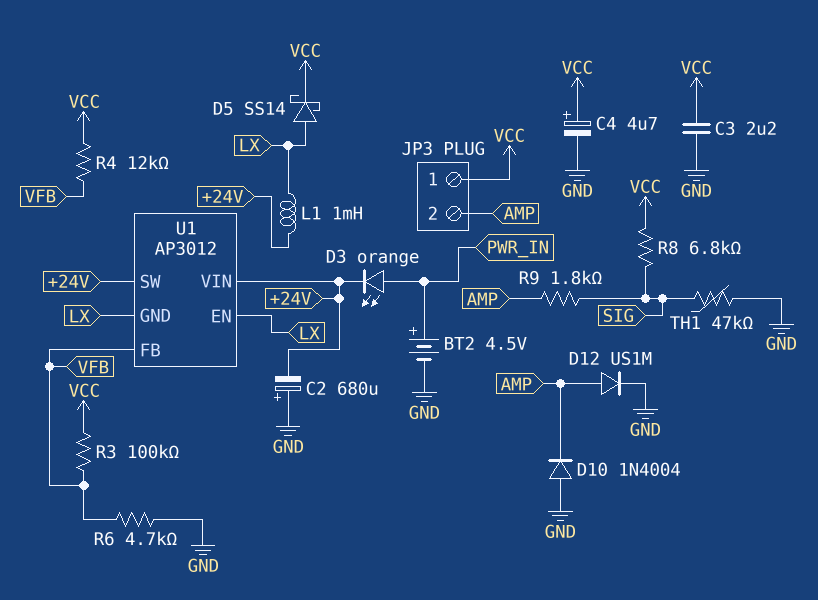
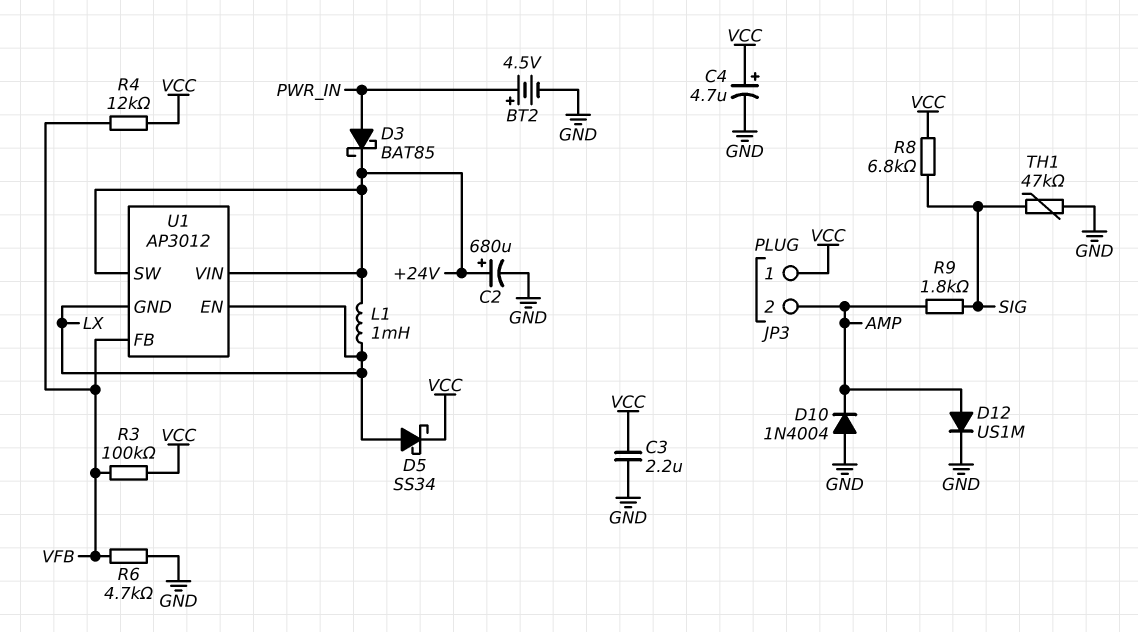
C2: 680uF (plus GND, minus +24V) -> 680uF (plus +24V, minus GND)
D3: LED orange (A PWR_IN, K +24V) -> schottky BAT85 (A PWR_IN, K +24V)
D5: schottky SS14 (A LX, K VCC) -> schottky SS34 (A LX, K VCC)

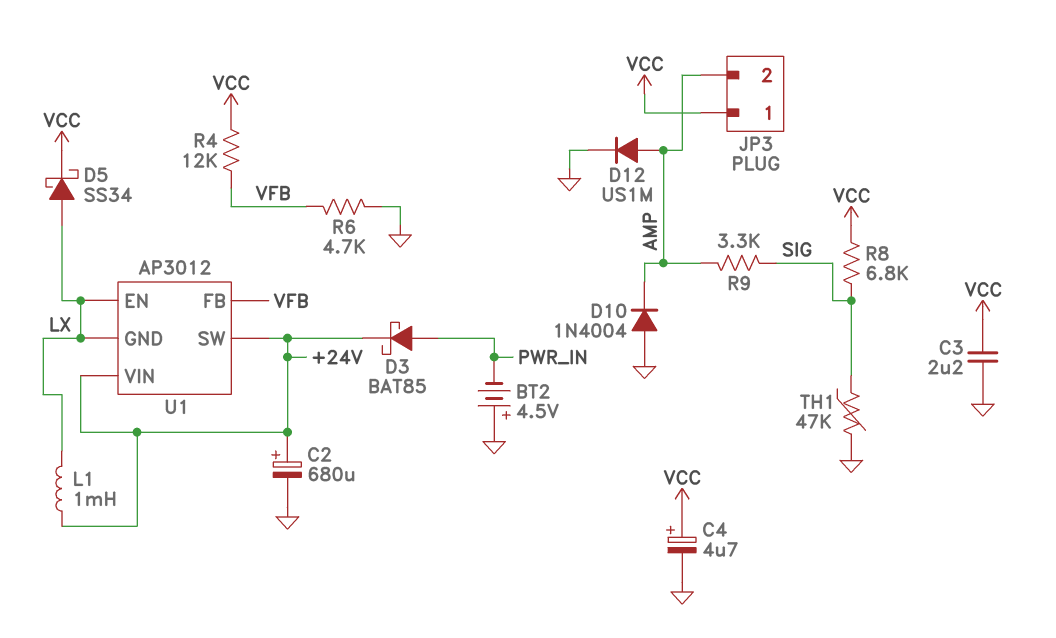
BT2: 4.5V (plus PWR_IN, minus GND) -> 4.5V (plus GND, minus PWR_IN)
R3: 100k (VCC, VFB) -> none
R9: 1.8k (AMP, SIG) -> 3.3k (AMP, SIG)

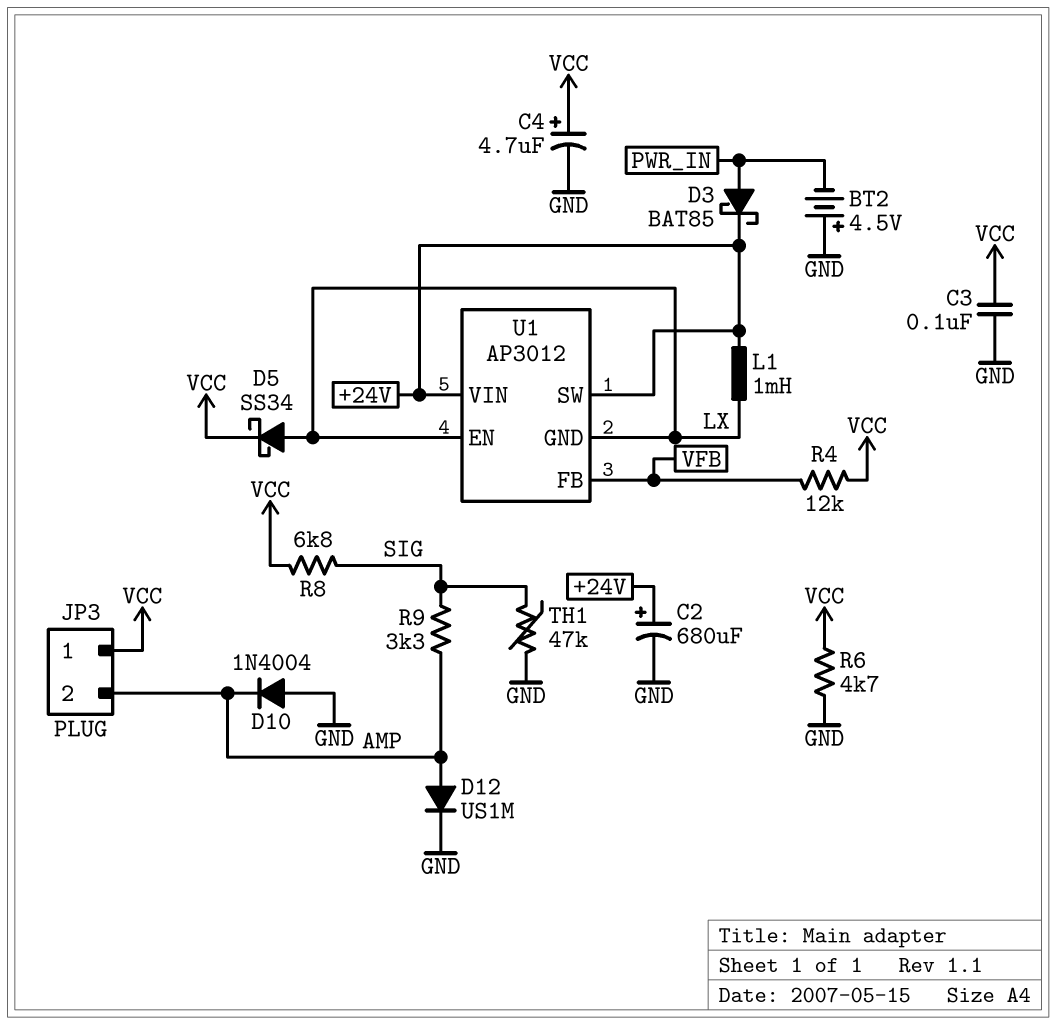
C3: 2.2uF (GND, VCC) -> 100nF (GND, VCC)
R6: 4.7k (GND, VFB) -> 4.7k (GND, VCC)

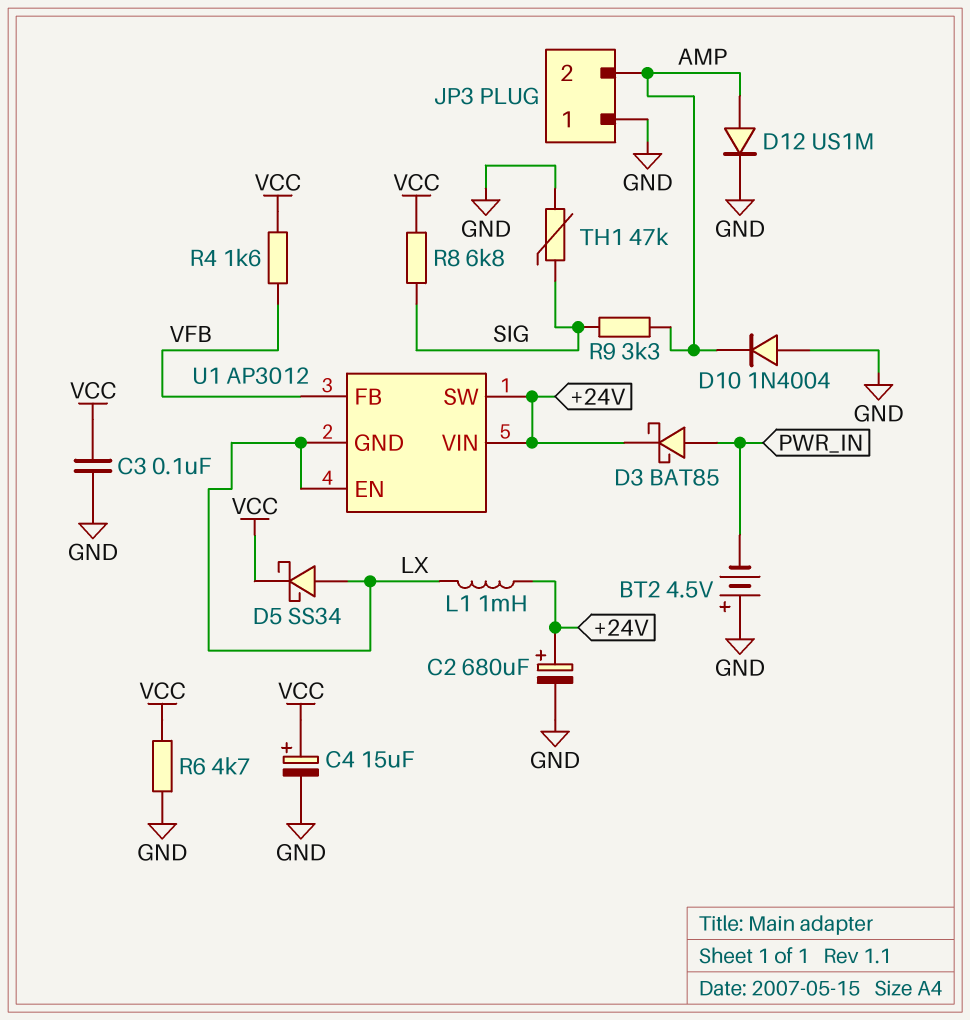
C4: 4.7uF (plus VCC, minus GND) -> 15uF (plus VCC, minus GND)
JP3 pin 1: VCC -> GND
R4: 12k (VCC, VFB) -> 1.6k (VCC, VFB)

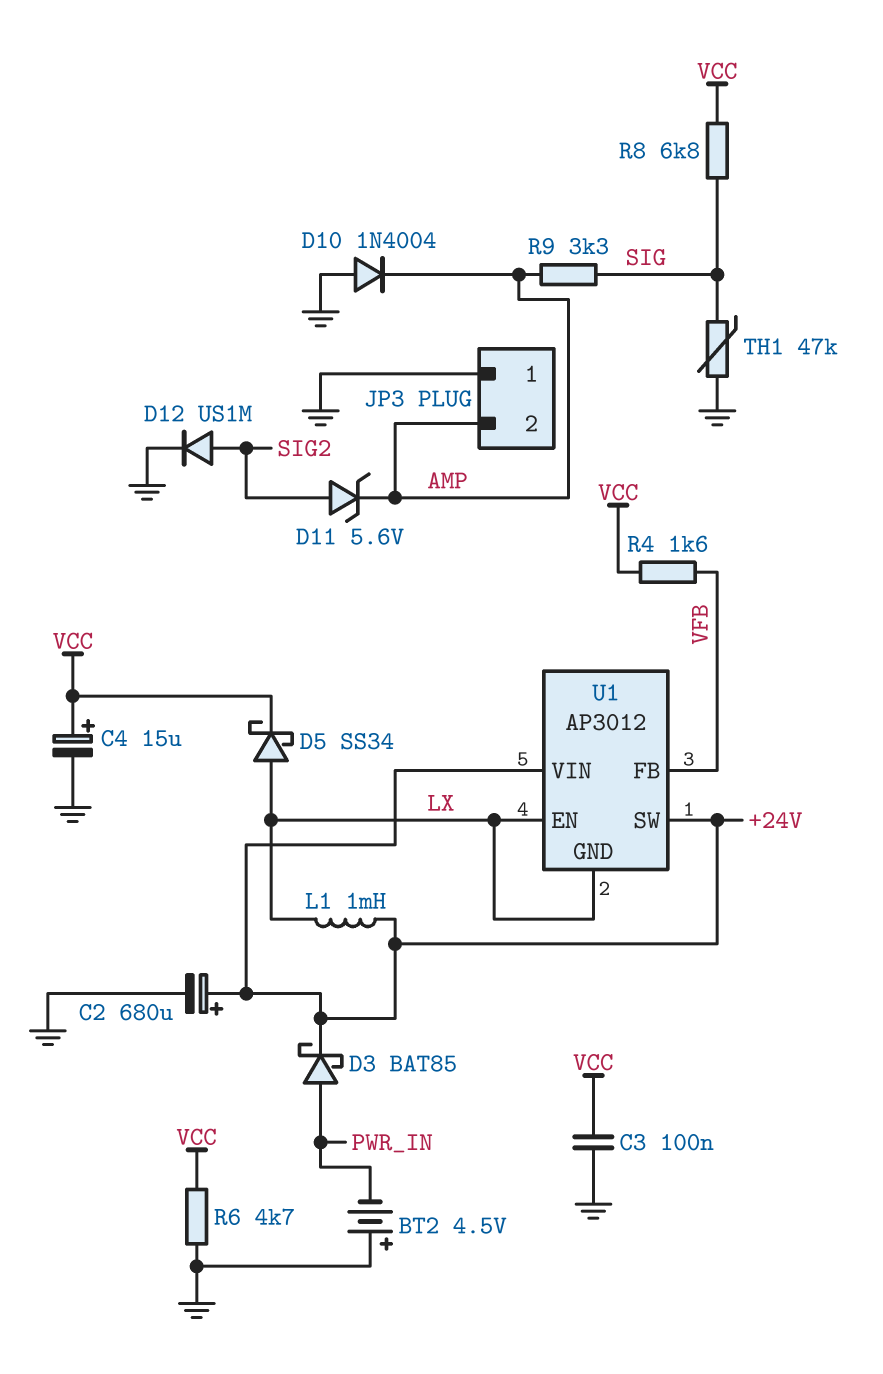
D11: none -> zener 5.6V (A SIG2, K AMP)
D12: diode US1M (A AMP, K GND) -> diode US1M (A SIG2, K GND)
# # #
Task directions
Check each line above for the word "minus". Then state how many lines contain it, and nothing more.

Solution
3